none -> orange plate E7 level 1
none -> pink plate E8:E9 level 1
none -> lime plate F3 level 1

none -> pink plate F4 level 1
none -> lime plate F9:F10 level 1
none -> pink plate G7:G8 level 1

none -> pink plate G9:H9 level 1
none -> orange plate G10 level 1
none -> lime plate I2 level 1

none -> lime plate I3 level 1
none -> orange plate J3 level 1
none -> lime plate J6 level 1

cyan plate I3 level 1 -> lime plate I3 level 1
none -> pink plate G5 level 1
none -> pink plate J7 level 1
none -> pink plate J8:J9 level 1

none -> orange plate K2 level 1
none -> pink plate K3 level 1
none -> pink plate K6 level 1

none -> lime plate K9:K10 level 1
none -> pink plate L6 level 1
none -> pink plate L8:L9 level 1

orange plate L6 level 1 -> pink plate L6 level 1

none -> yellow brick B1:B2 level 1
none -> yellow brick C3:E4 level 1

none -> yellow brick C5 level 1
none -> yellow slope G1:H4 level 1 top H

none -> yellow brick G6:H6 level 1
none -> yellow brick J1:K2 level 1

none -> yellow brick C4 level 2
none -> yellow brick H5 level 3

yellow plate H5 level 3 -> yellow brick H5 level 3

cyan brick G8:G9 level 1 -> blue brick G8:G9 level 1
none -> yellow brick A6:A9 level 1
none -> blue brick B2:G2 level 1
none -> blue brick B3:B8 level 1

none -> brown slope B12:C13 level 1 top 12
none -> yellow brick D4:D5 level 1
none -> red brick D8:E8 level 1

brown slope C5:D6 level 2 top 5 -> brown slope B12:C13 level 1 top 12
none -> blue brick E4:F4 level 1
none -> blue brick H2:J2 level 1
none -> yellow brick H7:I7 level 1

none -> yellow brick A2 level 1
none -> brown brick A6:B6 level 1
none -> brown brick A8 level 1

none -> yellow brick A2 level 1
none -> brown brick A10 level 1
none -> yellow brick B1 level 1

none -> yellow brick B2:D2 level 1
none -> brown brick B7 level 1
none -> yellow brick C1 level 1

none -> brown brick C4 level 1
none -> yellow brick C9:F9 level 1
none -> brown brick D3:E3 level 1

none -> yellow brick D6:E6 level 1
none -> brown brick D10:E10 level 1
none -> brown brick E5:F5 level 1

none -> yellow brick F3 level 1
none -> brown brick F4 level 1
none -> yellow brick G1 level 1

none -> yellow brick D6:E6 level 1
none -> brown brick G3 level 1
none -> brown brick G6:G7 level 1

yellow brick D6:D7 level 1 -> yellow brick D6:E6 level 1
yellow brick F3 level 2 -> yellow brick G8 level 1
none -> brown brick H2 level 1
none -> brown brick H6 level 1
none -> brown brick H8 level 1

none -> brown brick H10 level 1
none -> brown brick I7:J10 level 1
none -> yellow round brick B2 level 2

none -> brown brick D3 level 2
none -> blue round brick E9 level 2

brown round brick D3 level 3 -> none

§

*Task description:*
Going through the data above, state how many lines include the word "round"; only that number is needed.

*Task answer:*
3